** Task input **

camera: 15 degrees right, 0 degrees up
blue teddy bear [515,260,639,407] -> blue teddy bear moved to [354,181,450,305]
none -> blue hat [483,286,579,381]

* * *

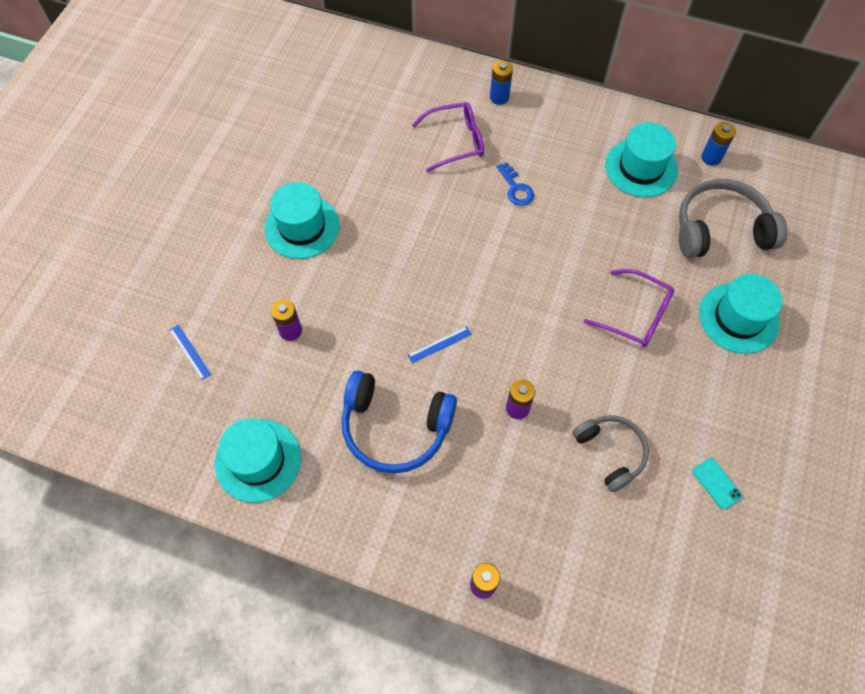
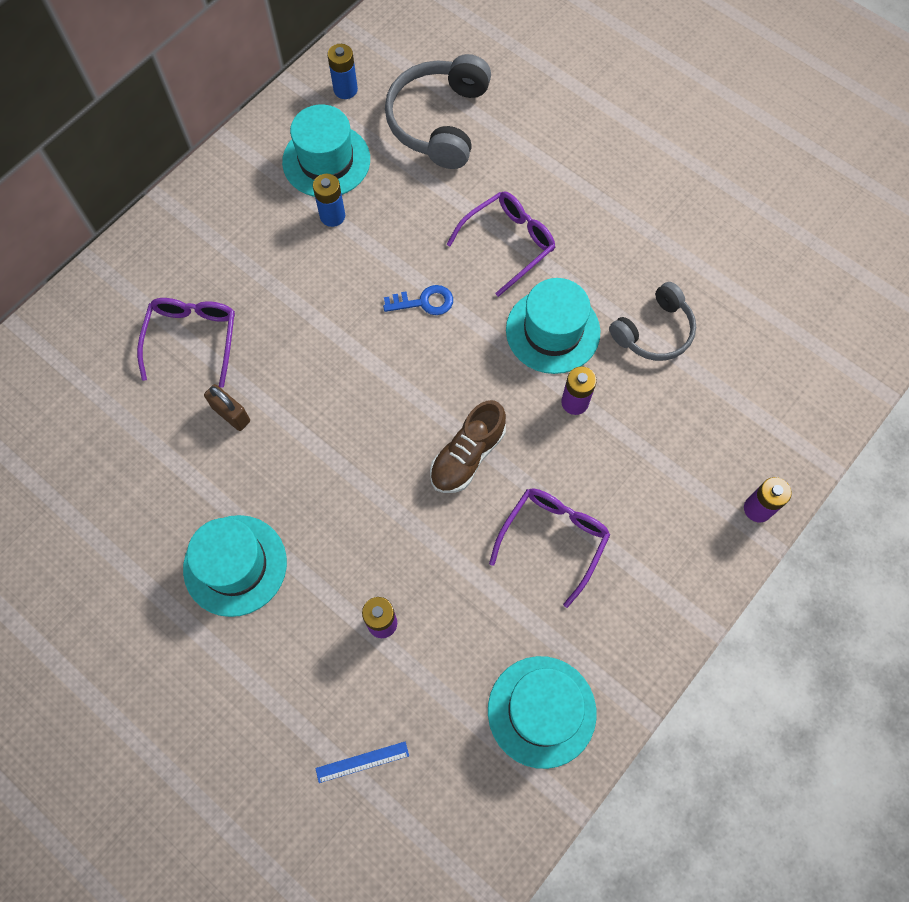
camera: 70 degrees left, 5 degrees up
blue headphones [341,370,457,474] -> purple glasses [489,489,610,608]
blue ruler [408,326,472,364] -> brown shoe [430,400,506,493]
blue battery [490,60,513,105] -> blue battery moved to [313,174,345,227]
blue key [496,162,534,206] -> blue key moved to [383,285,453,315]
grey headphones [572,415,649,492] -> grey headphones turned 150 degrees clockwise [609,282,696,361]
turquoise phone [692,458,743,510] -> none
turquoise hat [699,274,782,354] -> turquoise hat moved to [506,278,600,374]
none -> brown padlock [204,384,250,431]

** Your assignment **
Track down every line of the material containing the string "degrees", and copy it.

** Solution to the problem **
camera: 15 degrees right, 0 degrees up
camera: 70 degrees left, 5 degrees up
grey headphones [572,415,649,492] -> grey headphones turned 150 degrees clockwise [609,282,696,361]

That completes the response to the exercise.